## Record excerpts
═══
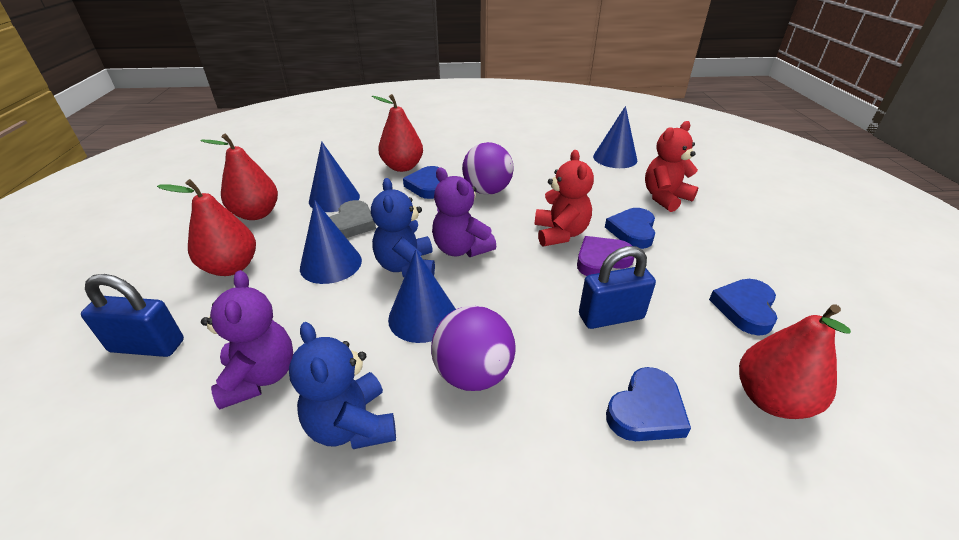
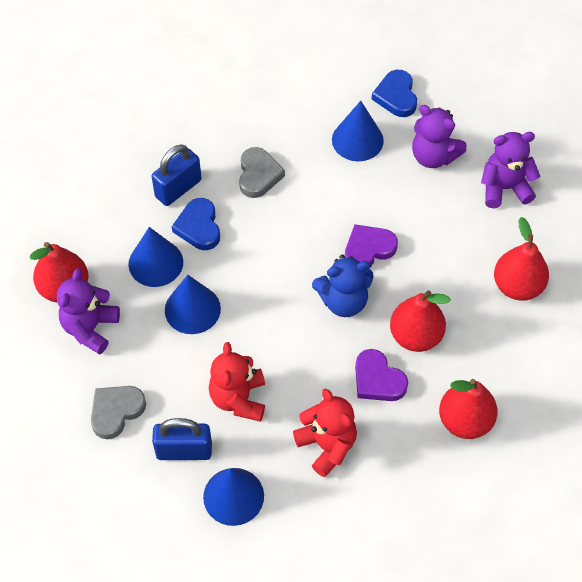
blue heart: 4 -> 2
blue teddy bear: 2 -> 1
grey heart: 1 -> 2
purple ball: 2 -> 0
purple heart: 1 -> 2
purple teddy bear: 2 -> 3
═══
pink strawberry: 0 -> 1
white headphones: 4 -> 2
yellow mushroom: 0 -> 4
═══
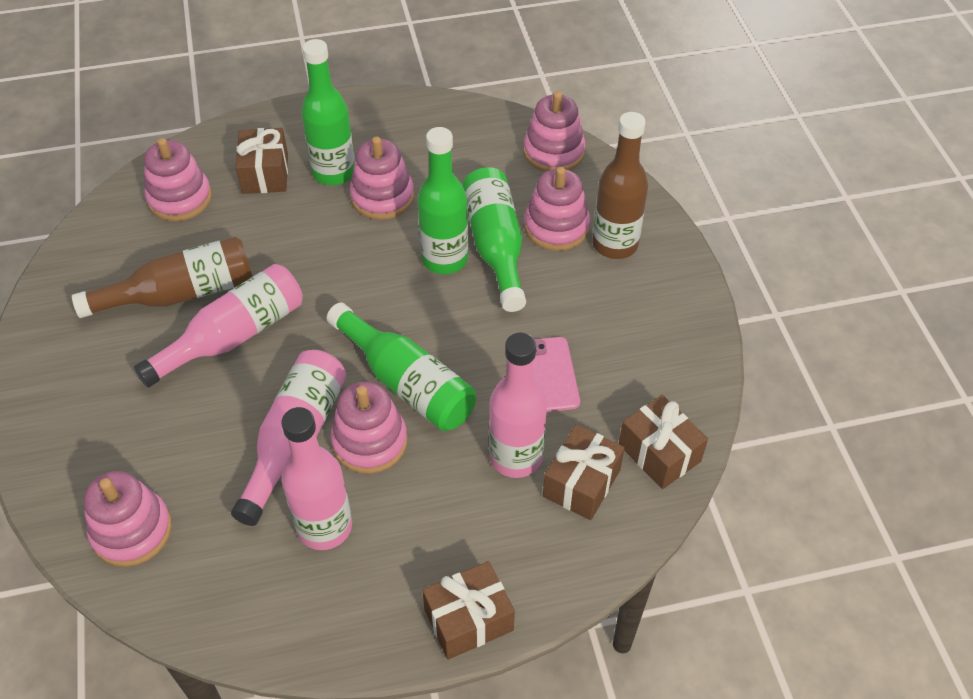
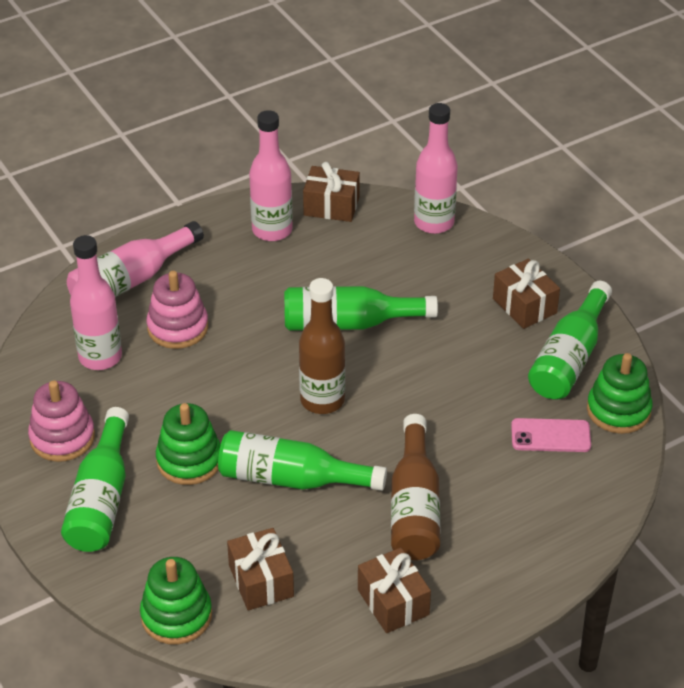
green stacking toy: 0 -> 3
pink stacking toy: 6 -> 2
═══
## Task goal
Only one stretch of the data above is needed. Restate it word for word, from the line containing "grey heart: 1 -> 2" through the line containing "purple teddy bear: 2 -> 3", both ends included.

## Answer
grey heart: 1 -> 2
purple ball: 2 -> 0
purple heart: 1 -> 2
purple teddy bear: 2 -> 3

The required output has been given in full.